[Extracted records]
---*---

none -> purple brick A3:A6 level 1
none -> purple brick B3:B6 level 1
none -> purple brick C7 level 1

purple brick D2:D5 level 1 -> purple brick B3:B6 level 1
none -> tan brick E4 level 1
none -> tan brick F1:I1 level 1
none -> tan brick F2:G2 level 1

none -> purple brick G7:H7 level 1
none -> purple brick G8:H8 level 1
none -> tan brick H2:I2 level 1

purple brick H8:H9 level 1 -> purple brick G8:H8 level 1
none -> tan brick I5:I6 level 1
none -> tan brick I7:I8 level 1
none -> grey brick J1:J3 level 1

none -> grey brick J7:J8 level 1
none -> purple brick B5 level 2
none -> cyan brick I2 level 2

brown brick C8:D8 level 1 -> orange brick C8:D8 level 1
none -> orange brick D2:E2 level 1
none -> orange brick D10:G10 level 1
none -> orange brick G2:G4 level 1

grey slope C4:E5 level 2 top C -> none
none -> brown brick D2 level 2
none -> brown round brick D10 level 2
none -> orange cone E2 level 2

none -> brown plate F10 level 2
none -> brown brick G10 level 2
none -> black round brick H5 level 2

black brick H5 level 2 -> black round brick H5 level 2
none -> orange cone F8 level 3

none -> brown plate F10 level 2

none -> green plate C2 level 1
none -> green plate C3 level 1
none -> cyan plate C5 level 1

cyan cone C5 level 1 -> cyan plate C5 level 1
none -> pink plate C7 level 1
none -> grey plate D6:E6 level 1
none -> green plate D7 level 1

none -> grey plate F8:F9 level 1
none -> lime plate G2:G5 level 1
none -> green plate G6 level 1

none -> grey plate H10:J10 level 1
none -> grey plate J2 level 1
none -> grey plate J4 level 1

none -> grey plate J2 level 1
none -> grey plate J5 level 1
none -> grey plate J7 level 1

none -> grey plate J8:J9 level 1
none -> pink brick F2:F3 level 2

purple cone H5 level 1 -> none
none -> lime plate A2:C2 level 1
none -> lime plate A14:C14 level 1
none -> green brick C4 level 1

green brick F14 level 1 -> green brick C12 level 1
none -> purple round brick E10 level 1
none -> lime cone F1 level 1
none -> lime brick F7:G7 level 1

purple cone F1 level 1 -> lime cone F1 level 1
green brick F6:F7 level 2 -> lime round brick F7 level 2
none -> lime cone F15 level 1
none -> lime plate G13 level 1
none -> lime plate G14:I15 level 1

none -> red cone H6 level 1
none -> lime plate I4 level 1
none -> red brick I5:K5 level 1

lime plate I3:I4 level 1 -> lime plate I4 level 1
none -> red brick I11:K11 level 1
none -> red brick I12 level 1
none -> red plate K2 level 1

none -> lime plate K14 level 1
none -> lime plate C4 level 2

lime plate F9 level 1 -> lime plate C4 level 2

---*---

Exercise » Copy every line of the data that holds the string "pink".

Finished exercise »
none -> pink plate C7 level 1
none -> pink brick F2:F3 level 2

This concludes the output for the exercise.